Exercise: Down to the last line, set down the material below exactly; skip the pictures.

Data shown:
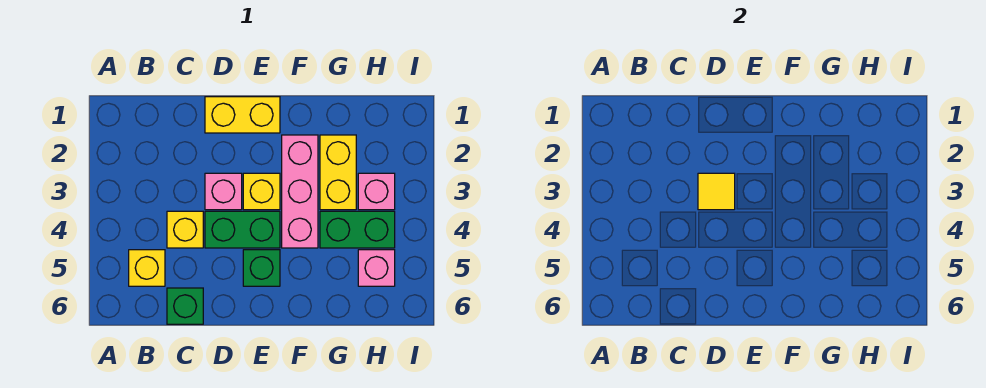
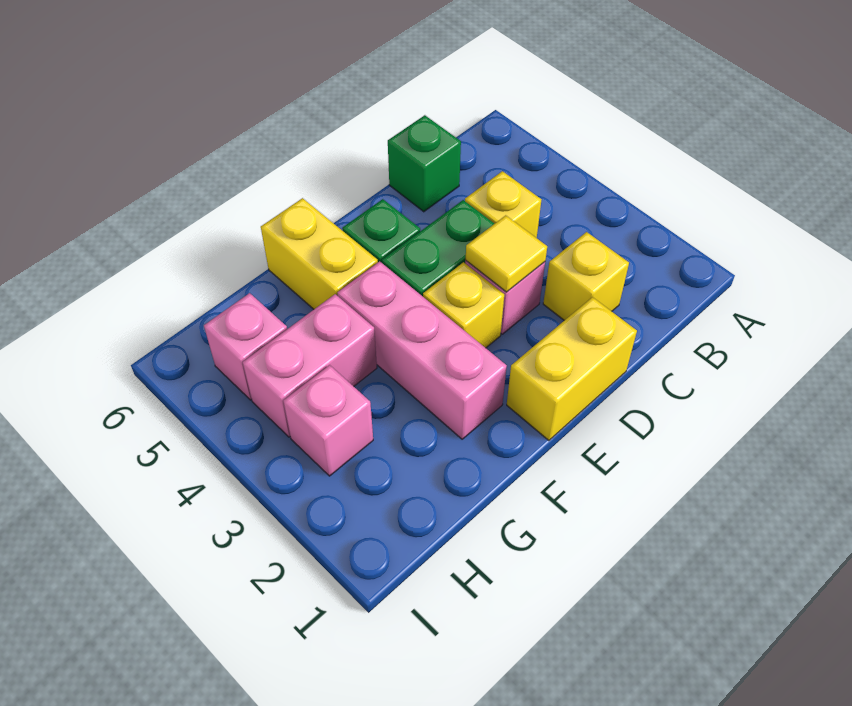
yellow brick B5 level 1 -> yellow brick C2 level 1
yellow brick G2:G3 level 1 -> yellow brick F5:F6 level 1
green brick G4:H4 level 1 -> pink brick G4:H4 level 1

Written answer:
yellow brick B5 level 1 -> yellow brick C2 level 1
yellow brick G2:G3 level 1 -> yellow brick F5:F6 level 1
green brick G4:H4 level 1 -> pink brick G4:H4 level 1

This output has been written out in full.